### TASK STATEMENT
Copy nothing before the line that contains "Someone carried the pink_light_bulb"; from there, transcribe each line exactly through the end of the material, omitting pictures.

### SUPPLIED DATA
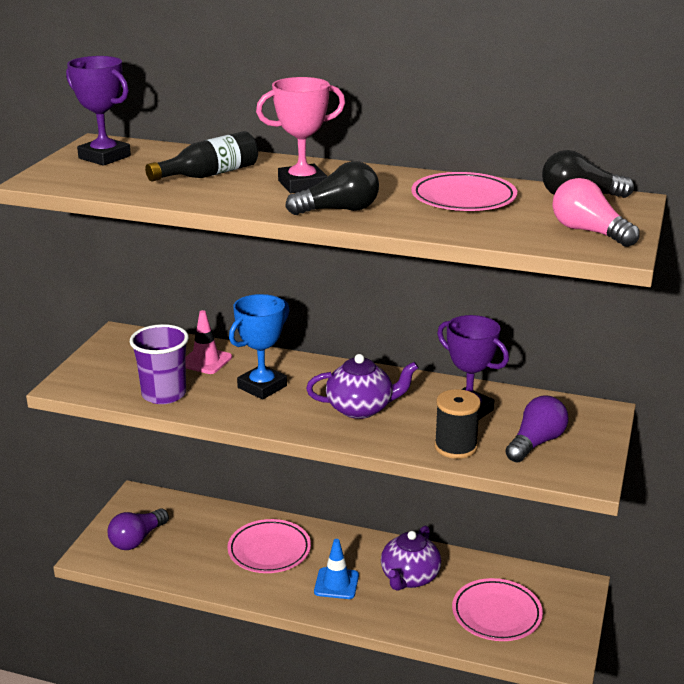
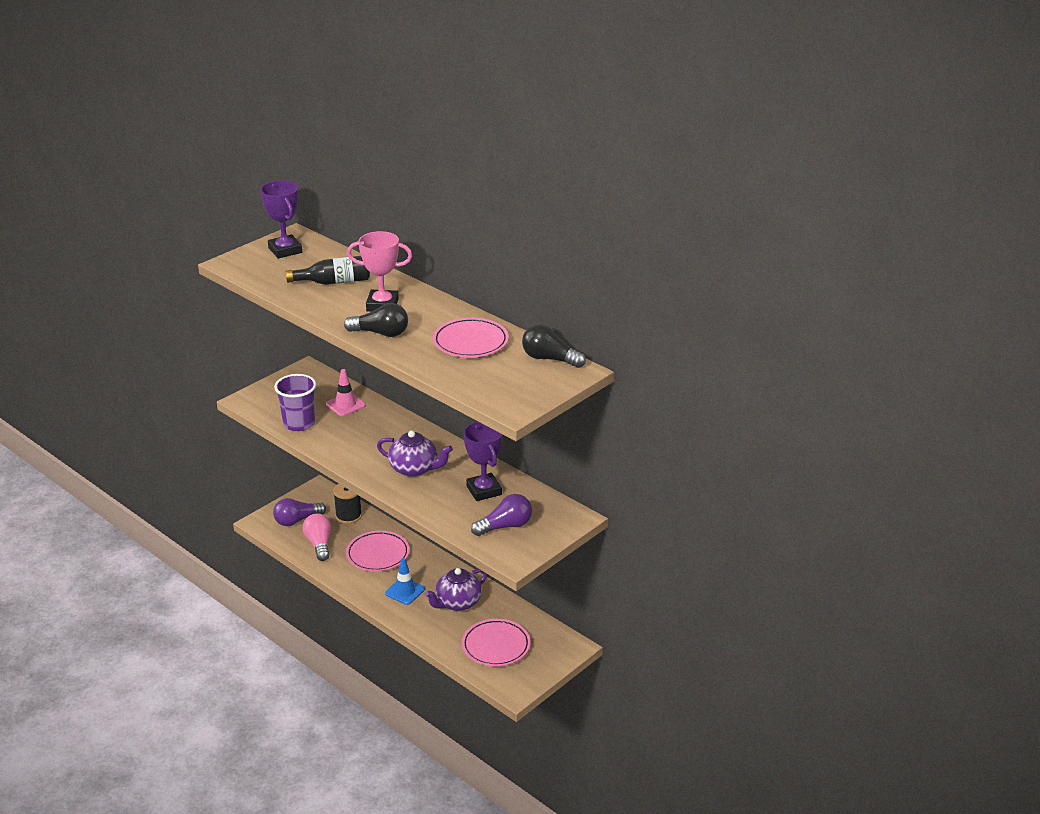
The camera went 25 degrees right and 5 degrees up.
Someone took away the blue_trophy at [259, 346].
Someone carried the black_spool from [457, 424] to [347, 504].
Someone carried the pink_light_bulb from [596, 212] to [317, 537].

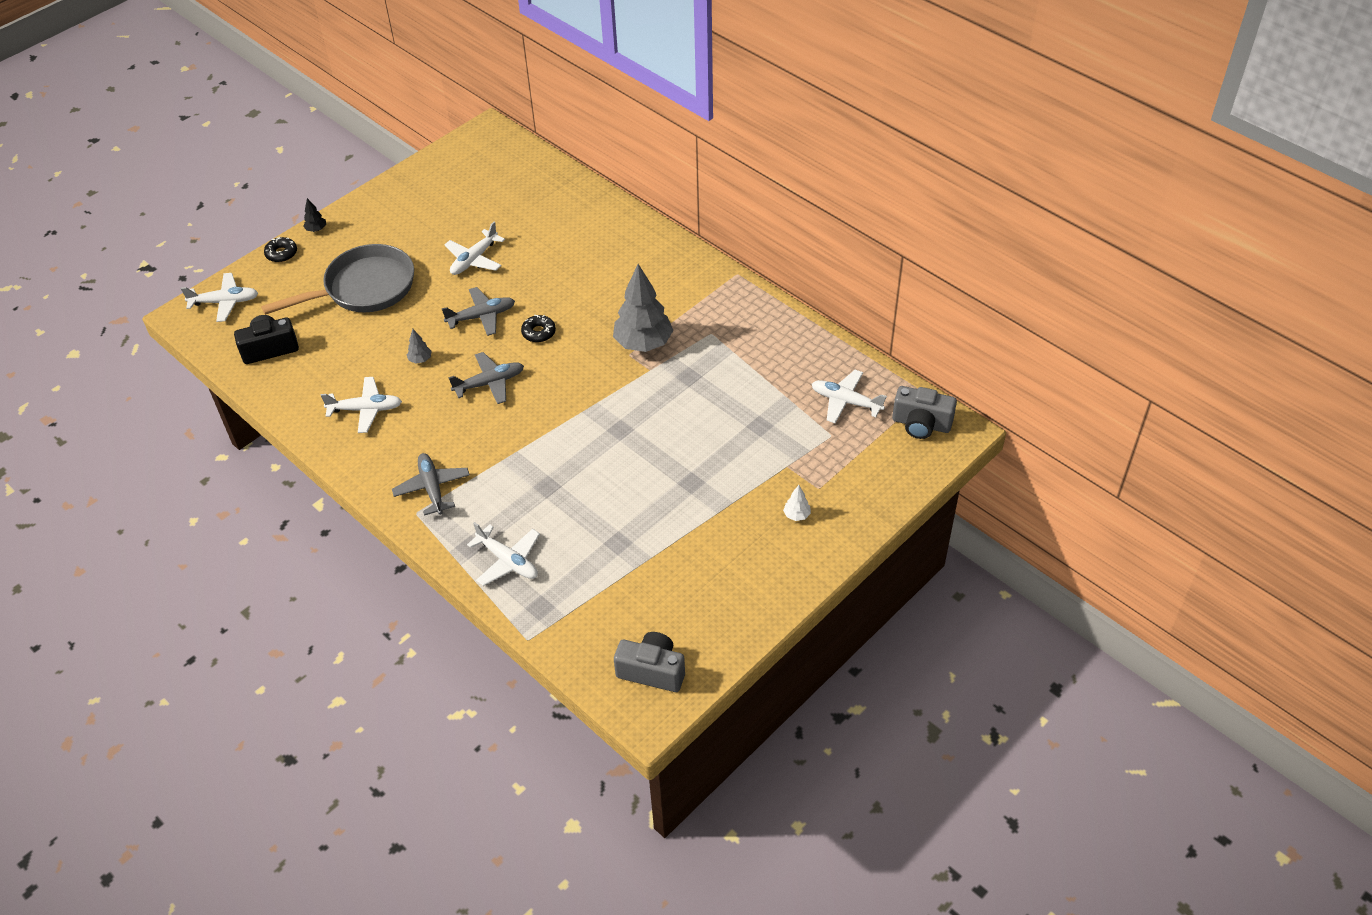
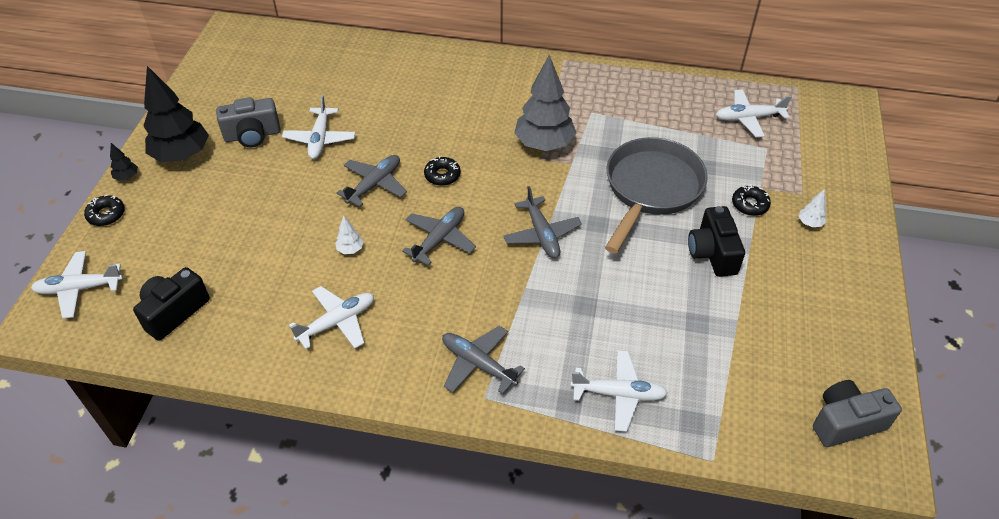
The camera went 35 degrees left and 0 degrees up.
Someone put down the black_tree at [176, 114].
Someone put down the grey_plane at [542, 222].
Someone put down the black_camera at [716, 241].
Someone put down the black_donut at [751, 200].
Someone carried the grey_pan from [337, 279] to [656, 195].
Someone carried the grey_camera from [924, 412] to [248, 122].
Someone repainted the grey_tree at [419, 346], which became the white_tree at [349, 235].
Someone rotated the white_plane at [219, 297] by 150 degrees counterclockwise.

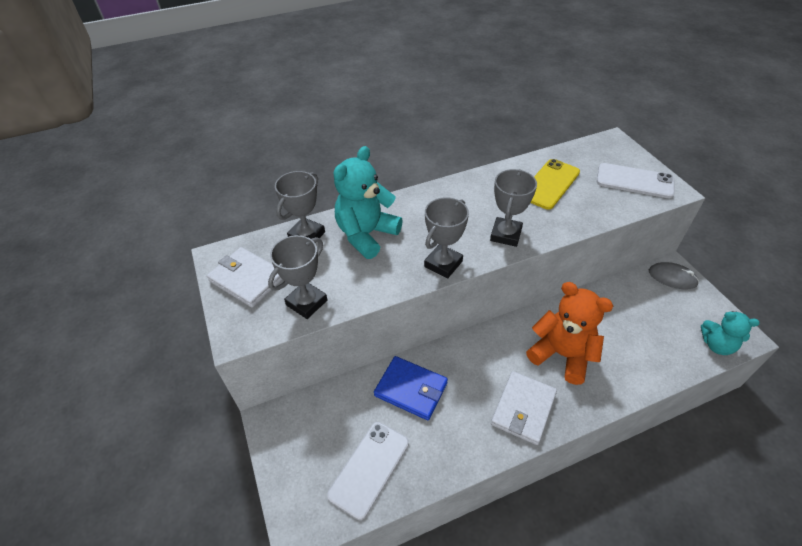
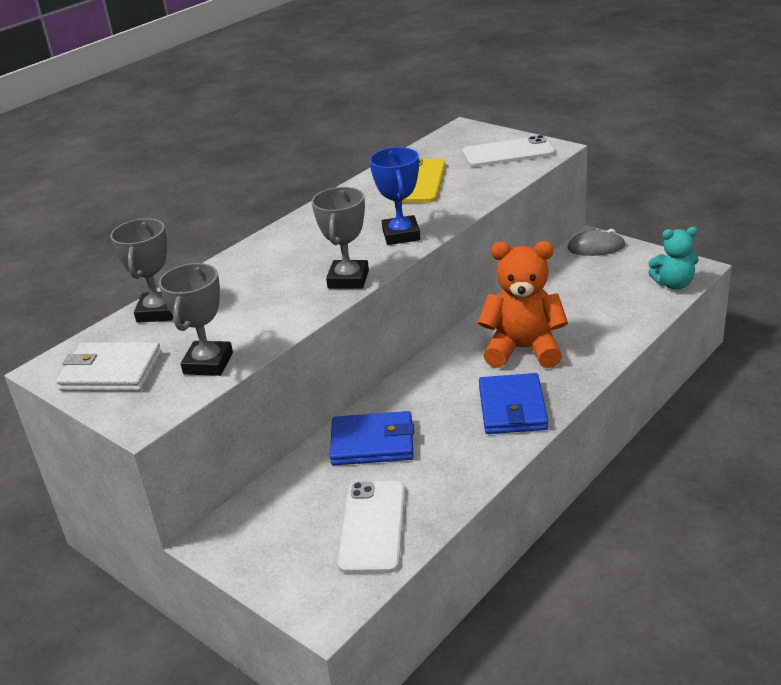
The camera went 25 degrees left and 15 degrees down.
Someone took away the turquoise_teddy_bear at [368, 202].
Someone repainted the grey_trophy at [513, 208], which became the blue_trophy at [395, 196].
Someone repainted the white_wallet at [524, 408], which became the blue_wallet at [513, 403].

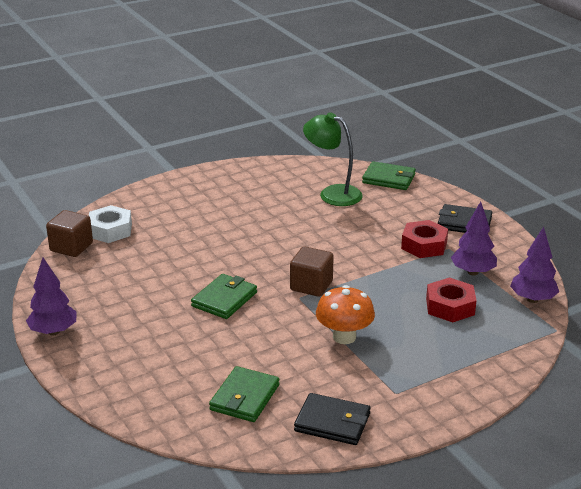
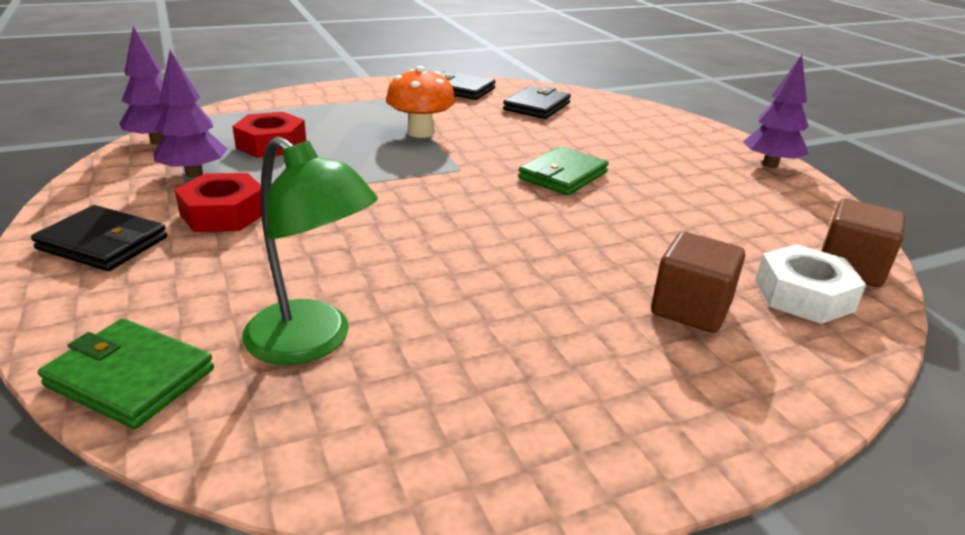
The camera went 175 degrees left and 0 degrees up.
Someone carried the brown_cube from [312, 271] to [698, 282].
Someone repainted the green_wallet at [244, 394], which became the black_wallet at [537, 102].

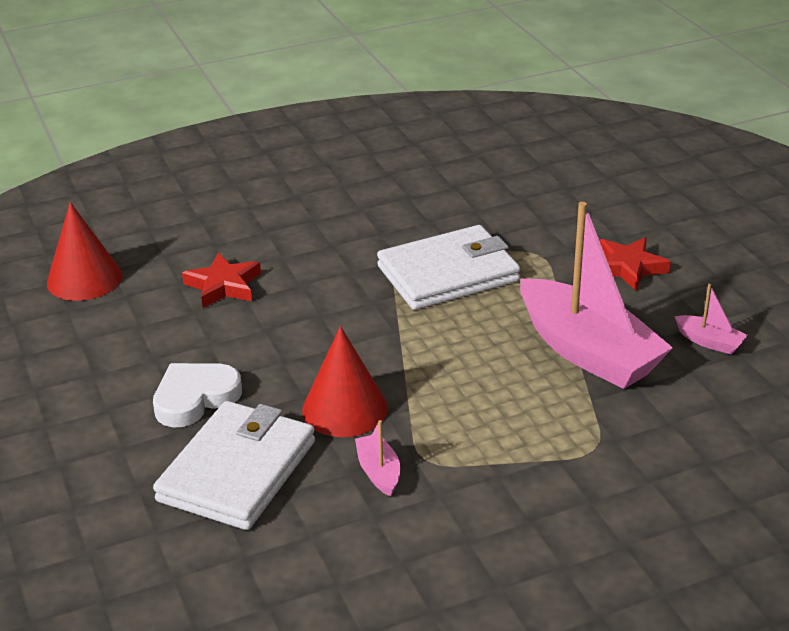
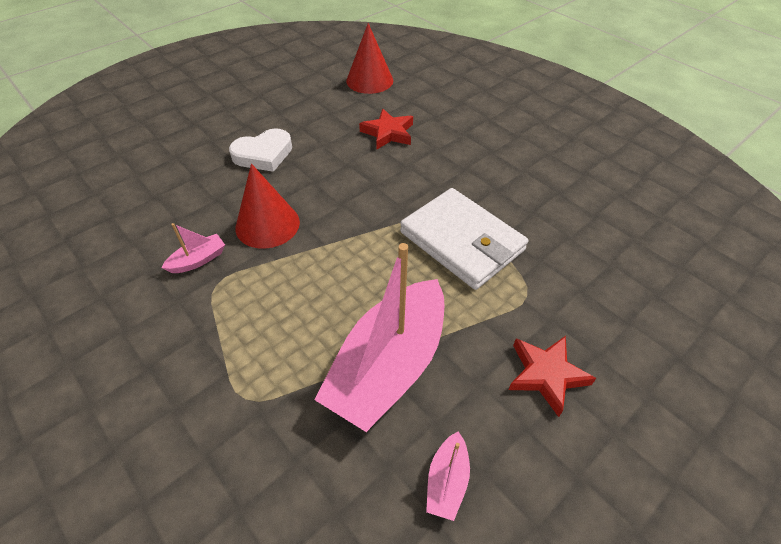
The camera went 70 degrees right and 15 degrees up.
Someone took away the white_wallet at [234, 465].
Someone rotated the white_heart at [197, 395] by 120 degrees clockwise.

### RESPONSE
Someone carried the pink_light_bulb from [596, 212] to [317, 537].

The camera went 35 degrees left and 0 degrees up.
Someone put down the black_tree at [176, 114].
Someone put down the grey_plane at [542, 222].
Someone put down the black_camera at [716, 241].
Someone put down the black_donut at [751, 200].
Someone carried the grey_pan from [337, 279] to [656, 195].
Someone carried the grey_camera from [924, 412] to [248, 122].
Someone repainted the grey_tree at [419, 346], which became the white_tree at [349, 235].
Someone rotated the white_plane at [219, 297] by 150 degrees counterclockwise.

The camera went 25 degrees left and 15 degrees down.
Someone took away the turquoise_teddy_bear at [368, 202].
Someone repainted the grey_trophy at [513, 208], which became the blue_trophy at [395, 196].
Someone repainted the white_wallet at [524, 408], which became the blue_wallet at [513, 403].

The camera went 175 degrees left and 0 degrees up.
Someone carried the brown_cube from [312, 271] to [698, 282].
Someone repainted the green_wallet at [244, 394], which became the black_wallet at [537, 102].

The camera went 70 degrees right and 15 degrees up.
Someone took away the white_wallet at [234, 465].
Someone rotated the white_heart at [197, 395] by 120 degrees clockwise.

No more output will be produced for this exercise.